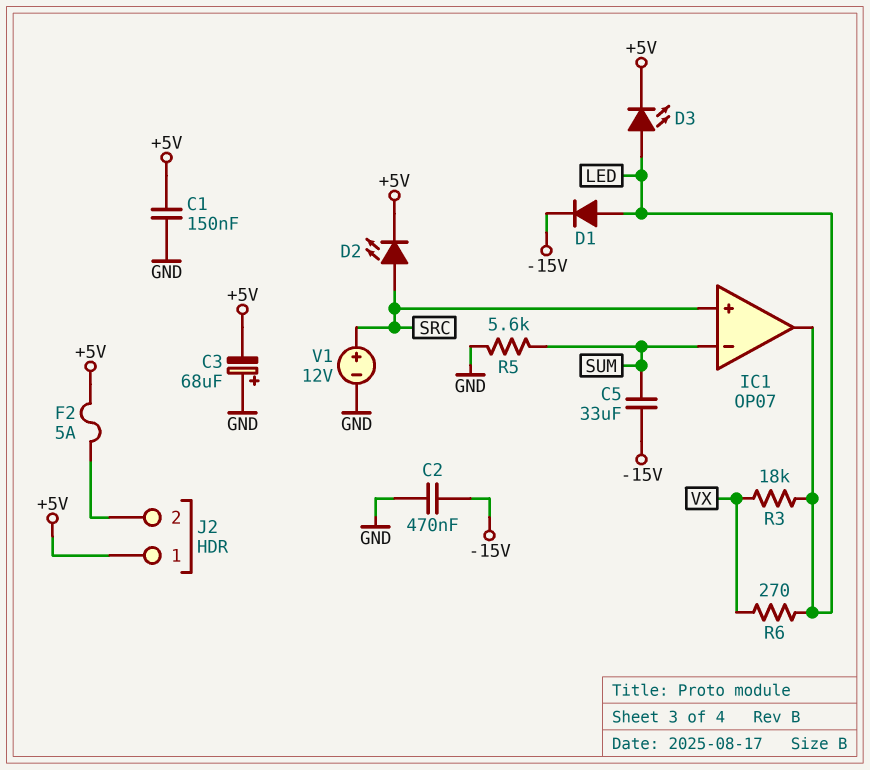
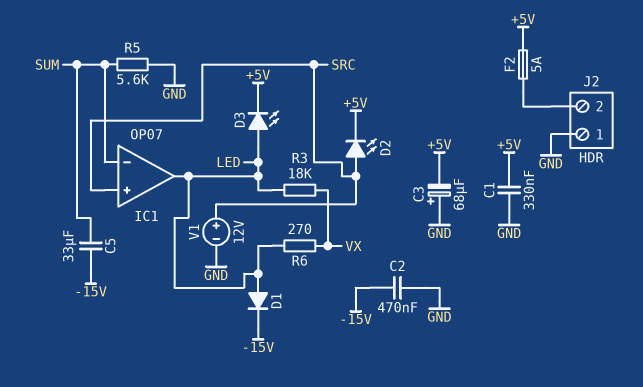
C1: 150nF (+5V, GND) -> 330nF (+5V, GND)
J2 pin 1: +5V -> GND

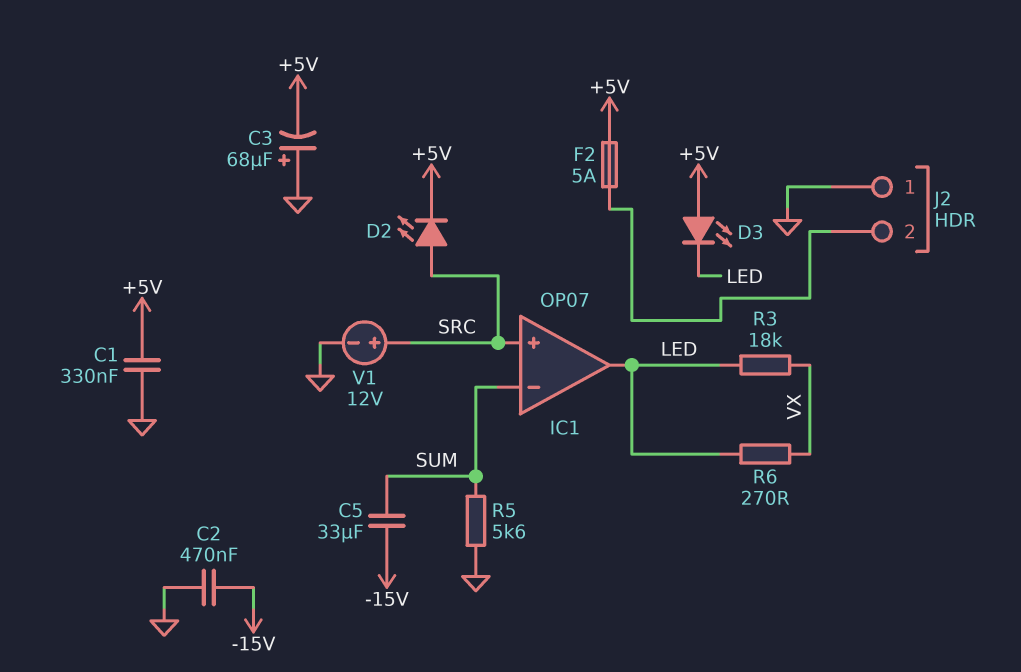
D1: diode (A LED, K -15V) -> none
D3: LED (A LED, K +5V) -> LED (A +5V, K LED)

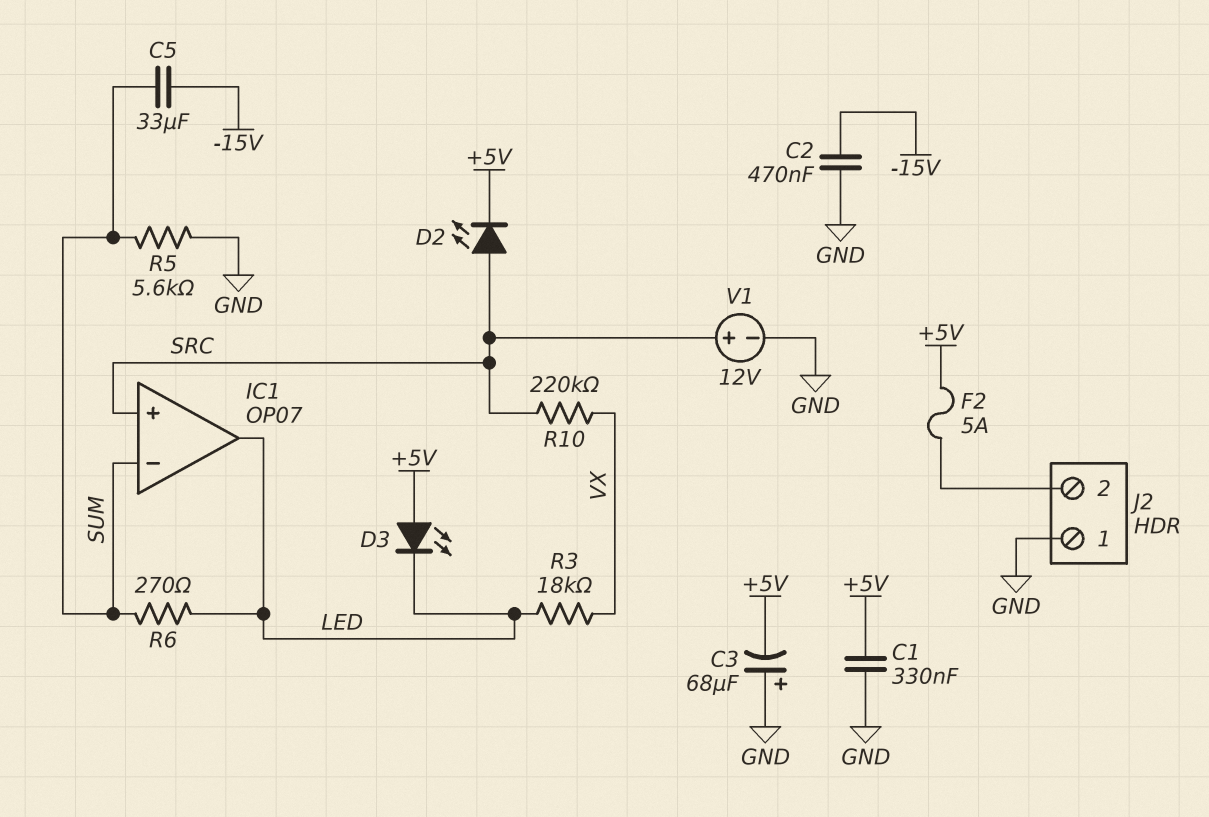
R6: 270 (LED, VX) -> 270 (LED, SUM)
R10: none -> 220k (SRC, VX)

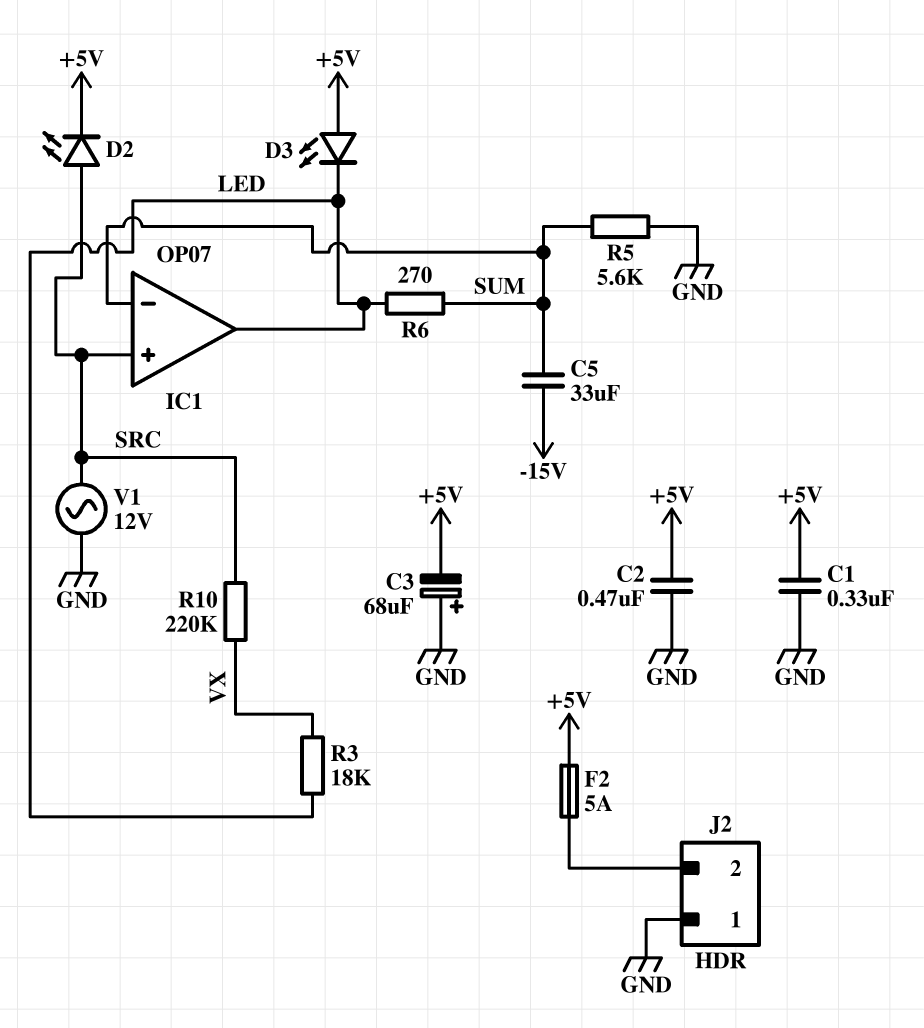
C2: 470nF (-15V, GND) -> 470nF (+5V, GND)
V1: 12V (plus SRC, minus GND) -> AC 12V (GND, SRC)

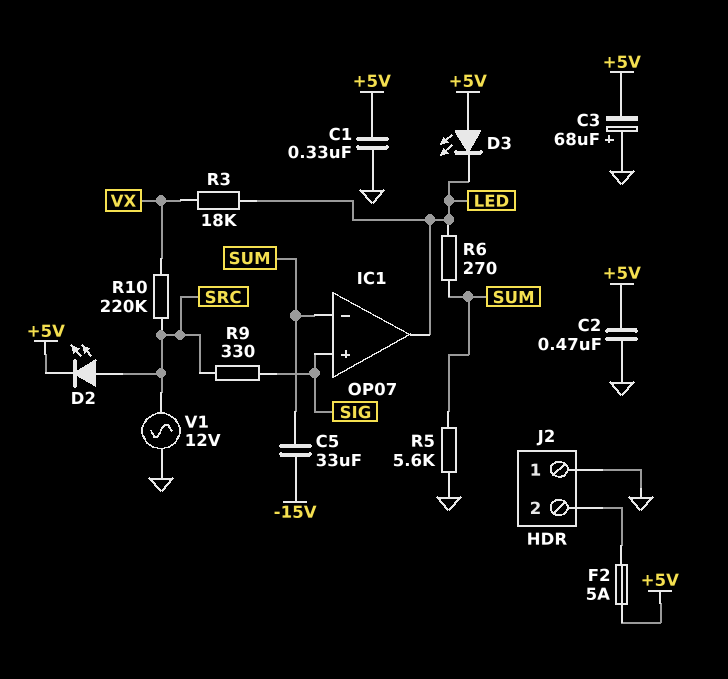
IC1 pin in+: SRC -> SIG
R9: none -> 330 (SIG, SRC)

▶ [Exercise directions]:
Return only the line with "R10: none -> 220k (SRC, VX)" and the lines after it up to the end of the records, exact and free of pictures.

▶ [The answer]:
R10: none -> 220k (SRC, VX)

C2: 470nF (-15V, GND) -> 470nF (+5V, GND)
V1: 12V (plus SRC, minus GND) -> AC 12V (GND, SRC)

IC1 pin in+: SRC -> SIG
R9: none -> 330 (SIG, SRC)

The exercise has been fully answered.